━━━ DATA UNDER STUDY ━━━

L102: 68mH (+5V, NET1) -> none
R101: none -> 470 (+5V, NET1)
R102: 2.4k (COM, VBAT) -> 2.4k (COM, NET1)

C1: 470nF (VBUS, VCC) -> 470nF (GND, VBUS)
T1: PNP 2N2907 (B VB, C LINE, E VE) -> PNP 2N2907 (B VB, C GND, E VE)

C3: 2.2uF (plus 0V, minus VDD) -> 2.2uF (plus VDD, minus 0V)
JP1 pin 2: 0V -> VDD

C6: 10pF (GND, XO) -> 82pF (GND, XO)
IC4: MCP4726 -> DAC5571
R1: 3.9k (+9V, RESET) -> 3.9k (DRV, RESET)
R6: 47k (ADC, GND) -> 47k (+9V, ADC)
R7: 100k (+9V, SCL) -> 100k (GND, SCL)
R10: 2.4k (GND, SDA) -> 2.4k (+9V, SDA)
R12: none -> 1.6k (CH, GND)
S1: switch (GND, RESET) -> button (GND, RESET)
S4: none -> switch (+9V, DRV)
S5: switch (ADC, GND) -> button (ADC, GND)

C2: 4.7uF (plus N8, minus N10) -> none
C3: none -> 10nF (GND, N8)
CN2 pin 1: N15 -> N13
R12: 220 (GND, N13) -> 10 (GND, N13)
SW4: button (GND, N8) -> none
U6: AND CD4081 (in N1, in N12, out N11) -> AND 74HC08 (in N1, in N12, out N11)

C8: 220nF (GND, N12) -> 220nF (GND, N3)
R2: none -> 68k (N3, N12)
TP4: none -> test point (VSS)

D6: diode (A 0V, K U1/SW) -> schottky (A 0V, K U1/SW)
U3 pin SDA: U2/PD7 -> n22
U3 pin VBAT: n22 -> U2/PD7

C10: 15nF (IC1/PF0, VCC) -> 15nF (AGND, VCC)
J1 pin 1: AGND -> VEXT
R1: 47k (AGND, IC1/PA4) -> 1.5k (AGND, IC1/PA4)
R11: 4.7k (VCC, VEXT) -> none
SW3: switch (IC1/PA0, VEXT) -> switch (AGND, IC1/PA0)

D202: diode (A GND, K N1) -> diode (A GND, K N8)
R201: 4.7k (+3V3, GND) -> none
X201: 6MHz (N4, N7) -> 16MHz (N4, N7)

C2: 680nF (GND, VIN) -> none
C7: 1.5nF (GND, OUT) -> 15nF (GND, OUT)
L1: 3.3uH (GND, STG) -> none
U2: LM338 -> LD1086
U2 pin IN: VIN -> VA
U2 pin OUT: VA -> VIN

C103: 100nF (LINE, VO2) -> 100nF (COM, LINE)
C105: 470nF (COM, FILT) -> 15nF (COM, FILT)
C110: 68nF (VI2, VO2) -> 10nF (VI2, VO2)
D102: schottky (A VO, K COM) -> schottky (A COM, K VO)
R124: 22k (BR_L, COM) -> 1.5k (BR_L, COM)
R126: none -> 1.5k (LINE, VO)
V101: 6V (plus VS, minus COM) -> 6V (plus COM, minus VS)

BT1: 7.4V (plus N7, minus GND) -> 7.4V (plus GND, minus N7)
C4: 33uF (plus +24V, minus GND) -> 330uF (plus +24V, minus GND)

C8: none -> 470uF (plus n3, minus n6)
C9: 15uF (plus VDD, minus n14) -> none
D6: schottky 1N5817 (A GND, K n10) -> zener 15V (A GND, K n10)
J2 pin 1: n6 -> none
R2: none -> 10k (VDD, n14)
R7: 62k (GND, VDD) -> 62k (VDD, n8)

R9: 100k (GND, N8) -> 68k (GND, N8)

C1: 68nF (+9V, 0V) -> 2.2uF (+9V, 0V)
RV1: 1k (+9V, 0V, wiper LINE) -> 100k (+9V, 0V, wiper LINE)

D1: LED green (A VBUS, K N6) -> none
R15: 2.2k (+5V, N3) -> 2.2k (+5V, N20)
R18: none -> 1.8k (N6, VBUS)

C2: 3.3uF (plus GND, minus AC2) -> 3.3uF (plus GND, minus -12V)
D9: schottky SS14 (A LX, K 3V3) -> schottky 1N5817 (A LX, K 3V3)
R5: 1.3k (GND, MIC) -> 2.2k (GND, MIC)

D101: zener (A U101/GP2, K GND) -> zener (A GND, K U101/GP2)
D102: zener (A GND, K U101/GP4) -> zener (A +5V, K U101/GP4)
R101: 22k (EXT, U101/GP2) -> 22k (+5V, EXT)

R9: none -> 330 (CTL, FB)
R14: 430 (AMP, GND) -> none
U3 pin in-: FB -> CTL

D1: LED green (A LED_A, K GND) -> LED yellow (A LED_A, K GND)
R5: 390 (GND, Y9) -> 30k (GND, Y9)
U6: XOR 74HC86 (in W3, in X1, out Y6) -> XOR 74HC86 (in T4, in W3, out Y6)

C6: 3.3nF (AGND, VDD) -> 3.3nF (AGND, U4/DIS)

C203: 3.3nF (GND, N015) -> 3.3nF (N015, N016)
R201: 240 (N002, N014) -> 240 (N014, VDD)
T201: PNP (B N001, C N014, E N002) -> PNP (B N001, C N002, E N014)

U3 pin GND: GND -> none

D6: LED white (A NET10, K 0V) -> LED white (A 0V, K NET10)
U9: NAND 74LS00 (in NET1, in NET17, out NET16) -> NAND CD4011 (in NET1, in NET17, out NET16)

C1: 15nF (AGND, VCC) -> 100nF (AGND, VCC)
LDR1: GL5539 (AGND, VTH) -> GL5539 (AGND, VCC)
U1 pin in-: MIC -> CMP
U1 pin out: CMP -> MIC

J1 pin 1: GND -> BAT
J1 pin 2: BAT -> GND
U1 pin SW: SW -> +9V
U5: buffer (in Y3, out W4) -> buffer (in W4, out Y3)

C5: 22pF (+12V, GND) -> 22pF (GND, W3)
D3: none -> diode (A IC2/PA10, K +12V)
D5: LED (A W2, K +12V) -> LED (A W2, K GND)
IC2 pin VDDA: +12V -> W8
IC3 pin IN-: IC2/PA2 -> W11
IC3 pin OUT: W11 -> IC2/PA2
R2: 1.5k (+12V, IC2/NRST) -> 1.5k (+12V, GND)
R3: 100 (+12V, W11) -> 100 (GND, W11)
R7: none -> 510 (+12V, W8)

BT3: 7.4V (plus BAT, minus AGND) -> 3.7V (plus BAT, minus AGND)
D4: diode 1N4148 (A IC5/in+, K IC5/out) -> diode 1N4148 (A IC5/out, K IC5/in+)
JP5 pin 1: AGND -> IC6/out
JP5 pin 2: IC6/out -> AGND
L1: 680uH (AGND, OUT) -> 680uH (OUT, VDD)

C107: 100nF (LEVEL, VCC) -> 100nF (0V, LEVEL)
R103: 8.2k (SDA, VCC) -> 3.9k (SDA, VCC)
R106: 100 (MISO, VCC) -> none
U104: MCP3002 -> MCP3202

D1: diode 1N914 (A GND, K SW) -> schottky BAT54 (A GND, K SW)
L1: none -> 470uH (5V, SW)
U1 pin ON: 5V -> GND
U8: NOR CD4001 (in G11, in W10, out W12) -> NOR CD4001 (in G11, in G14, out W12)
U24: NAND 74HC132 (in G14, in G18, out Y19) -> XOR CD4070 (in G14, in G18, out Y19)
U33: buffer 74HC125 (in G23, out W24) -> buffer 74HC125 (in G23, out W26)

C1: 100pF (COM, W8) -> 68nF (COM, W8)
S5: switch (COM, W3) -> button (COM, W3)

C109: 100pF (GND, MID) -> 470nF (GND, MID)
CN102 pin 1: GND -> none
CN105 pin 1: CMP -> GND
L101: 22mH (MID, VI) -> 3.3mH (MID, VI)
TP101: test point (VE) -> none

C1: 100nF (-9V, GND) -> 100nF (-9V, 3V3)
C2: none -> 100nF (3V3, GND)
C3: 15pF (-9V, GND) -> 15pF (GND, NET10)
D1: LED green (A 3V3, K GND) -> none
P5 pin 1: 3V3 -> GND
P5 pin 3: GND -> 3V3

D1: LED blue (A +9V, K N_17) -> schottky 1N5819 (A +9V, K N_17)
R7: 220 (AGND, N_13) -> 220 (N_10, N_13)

━━━

REQUIREMENT: Look above for the line with "D5: LED (A W2, K +12V) -> LED (A W2, K GND)" and the line with "R7: none -> 510 (+12V, W8)"; transcribe both and all lines in between, exactly, and nothing else.

EXERCISE SOLUTION:
D5: LED (A W2, K +12V) -> LED (A W2, K GND)
IC2 pin VDDA: +12V -> W8
IC3 pin IN-: IC2/PA2 -> W11
IC3 pin OUT: W11 -> IC2/PA2
R2: 1.5k (+12V, IC2/NRST) -> 1.5k (+12V, GND)
R3: 100 (+12V, W11) -> 100 (GND, W11)
R7: none -> 510 (+12V, W8)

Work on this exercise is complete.